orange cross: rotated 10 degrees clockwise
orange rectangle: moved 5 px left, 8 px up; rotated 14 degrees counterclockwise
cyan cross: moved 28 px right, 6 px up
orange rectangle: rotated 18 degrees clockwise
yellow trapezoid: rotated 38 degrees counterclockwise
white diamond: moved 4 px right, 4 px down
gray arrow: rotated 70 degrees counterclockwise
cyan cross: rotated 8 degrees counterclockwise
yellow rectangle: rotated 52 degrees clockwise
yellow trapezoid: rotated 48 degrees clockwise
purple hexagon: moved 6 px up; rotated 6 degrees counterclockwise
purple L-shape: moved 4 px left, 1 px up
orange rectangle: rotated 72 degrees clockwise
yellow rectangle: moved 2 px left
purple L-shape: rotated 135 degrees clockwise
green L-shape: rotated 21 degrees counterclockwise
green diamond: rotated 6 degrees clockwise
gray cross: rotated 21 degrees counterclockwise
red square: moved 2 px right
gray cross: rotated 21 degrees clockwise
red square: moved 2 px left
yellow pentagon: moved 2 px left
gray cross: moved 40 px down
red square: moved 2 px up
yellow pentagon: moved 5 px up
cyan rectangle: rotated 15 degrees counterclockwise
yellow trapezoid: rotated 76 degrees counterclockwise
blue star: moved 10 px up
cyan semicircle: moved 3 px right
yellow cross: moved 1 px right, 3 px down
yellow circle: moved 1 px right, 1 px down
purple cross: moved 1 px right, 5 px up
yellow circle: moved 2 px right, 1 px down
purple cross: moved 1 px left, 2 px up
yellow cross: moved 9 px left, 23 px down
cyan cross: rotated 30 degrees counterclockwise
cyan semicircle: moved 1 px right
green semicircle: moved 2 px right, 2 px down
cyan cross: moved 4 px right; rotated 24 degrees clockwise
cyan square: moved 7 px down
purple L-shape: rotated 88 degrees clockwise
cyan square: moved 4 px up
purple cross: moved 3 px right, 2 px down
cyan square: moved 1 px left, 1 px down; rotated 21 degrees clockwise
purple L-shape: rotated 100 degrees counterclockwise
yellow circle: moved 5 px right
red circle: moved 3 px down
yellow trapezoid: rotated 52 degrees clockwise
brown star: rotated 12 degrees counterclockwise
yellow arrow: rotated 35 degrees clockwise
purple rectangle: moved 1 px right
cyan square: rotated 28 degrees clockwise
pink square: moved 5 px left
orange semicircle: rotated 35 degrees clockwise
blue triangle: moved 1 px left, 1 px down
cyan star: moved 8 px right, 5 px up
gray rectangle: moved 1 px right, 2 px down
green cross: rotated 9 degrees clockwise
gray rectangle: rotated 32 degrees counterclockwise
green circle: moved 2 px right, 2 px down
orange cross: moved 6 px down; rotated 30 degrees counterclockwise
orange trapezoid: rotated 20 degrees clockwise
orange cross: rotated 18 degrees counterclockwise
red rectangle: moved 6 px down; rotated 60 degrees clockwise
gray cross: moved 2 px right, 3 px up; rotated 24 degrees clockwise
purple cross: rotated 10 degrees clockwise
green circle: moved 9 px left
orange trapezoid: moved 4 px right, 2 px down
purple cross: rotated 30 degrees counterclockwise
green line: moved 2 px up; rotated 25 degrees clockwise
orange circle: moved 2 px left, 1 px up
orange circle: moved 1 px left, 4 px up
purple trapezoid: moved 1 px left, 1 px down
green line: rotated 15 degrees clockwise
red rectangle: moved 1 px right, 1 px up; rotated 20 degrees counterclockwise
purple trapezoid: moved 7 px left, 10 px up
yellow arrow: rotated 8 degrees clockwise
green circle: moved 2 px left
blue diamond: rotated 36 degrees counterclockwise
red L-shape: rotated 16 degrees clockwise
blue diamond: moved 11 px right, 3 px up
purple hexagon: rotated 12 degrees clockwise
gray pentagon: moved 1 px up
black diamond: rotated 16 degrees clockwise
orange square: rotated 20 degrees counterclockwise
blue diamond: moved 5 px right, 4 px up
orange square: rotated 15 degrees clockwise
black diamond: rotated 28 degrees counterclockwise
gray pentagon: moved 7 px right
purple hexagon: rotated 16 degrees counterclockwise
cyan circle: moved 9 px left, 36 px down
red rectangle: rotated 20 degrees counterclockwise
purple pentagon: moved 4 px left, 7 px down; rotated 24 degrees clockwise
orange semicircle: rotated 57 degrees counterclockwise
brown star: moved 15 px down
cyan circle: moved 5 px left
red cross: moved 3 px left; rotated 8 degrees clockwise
****************************************
The task -> Return every entry above word for word, with each line unchanged and in its original order.

Problem solution ->
orange cross: rotated 10 degrees clockwise
orange rectangle: moved 5 px left, 8 px up; rotated 14 degrees counterclockwise
cyan cross: moved 28 px right, 6 px up
orange rectangle: rotated 18 degrees clockwise
yellow trapezoid: rotated 38 degrees counterclockwise
white diamond: moved 4 px right, 4 px down
gray arrow: rotated 70 degrees counterclockwise
cyan cross: rotated 8 degrees counterclockwise
yellow rectangle: rotated 52 degrees clockwise
yellow trapezoid: rotated 48 degrees clockwise
purple hexagon: moved 6 px up; rotated 6 degrees counterclockwise
purple L-shape: moved 4 px left, 1 px up
orange rectangle: rotated 72 degrees clockwise
yellow rectangle: moved 2 px left
purple L-shape: rotated 135 degrees clockwise
green L-shape: rotated 21 degrees counterclockwise
green diamond: rotated 6 degrees clockwise
gray cross: rotated 21 degrees counterclockwise
red square: moved 2 px right
gray cross: rotated 21 degrees clockwise
red square: moved 2 px left
yellow pentagon: moved 2 px left
gray cross: moved 40 px down
red square: moved 2 px up
yellow pentagon: moved 5 px up
cyan rectangle: rotated 15 degrees counterclockwise
yellow trapezoid: rotated 76 degrees counterclockwise
blue star: moved 10 px up
cyan semicircle: moved 3 px right
yellow cross: moved 1 px right, 3 px down
yellow circle: moved 1 px right, 1 px down
purple cross: moved 1 px right, 5 px up
yellow circle: moved 2 px right, 1 px down
purple cross: moved 1 px left, 2 px up
yellow cross: moved 9 px left, 23 px down
cyan cross: rotated 30 degrees counterclockwise
cyan semicircle: moved 1 px right
green semicircle: moved 2 px right, 2 px down
cyan cross: moved 4 px right; rotated 24 degrees clockwise
cyan square: moved 7 px down
purple L-shape: rotated 88 degrees clockwise
cyan square: moved 4 px up
purple cross: moved 3 px right, 2 px down
cyan square: moved 1 px left, 1 px down; rotated 21 degrees clockwise
purple L-shape: rotated 100 degrees counterclockwise
yellow circle: moved 5 px right
red circle: moved 3 px down
yellow trapezoid: rotated 52 degrees clockwise
brown star: rotated 12 degrees counterclockwise
yellow arrow: rotated 35 degrees clockwise
purple rectangle: moved 1 px right
cyan square: rotated 28 degrees clockwise
pink square: moved 5 px left
orange semicircle: rotated 35 degrees clockwise
blue triangle: moved 1 px left, 1 px down
cyan star: moved 8 px right, 5 px up
gray rectangle: moved 1 px right, 2 px down
green cross: rotated 9 degrees clockwise
gray rectangle: rotated 32 degrees counterclockwise
green circle: moved 2 px right, 2 px down
orange cross: moved 6 px down; rotated 30 degrees counterclockwise
orange trapezoid: rotated 20 degrees clockwise
orange cross: rotated 18 degrees counterclockwise
red rectangle: moved 6 px down; rotated 60 degrees clockwise
gray cross: moved 2 px right, 3 px up; rotated 24 degrees clockwise
purple cross: rotated 10 degrees clockwise
green circle: moved 9 px left
orange trapezoid: moved 4 px right, 2 px down
purple cross: rotated 30 degrees counterclockwise
green line: moved 2 px up; rotated 25 degrees clockwise
orange circle: moved 2 px left, 1 px up
orange circle: moved 1 px left, 4 px up
purple trapezoid: moved 1 px left, 1 px down
green line: rotated 15 degrees clockwise
red rectangle: moved 1 px right, 1 px up; rotated 20 degrees counterclockwise
purple trapezoid: moved 7 px left, 10 px up
yellow arrow: rotated 8 degrees clockwise
green circle: moved 2 px left
blue diamond: rotated 36 degrees counterclockwise
red L-shape: rotated 16 degrees clockwise
blue diamond: moved 11 px right, 3 px up
purple hexagon: rotated 12 degrees clockwise
gray pentagon: moved 1 px up
black diamond: rotated 16 degrees clockwise
orange square: rotated 20 degrees counterclockwise
blue diamond: moved 5 px right, 4 px up
orange square: rotated 15 degrees clockwise
black diamond: rotated 28 degrees counterclockwise
gray pentagon: moved 7 px right
purple hexagon: rotated 16 degrees counterclockwise
cyan circle: moved 9 px left, 36 px down
red rectangle: rotated 20 degrees counterclockwise
purple pentagon: moved 4 px left, 7 px down; rotated 24 degrees clockwise
orange semicircle: rotated 57 degrees counterclockwise
brown star: moved 15 px down
cyan circle: moved 5 px left
red cross: moved 3 px left; rotated 8 degrees clockwise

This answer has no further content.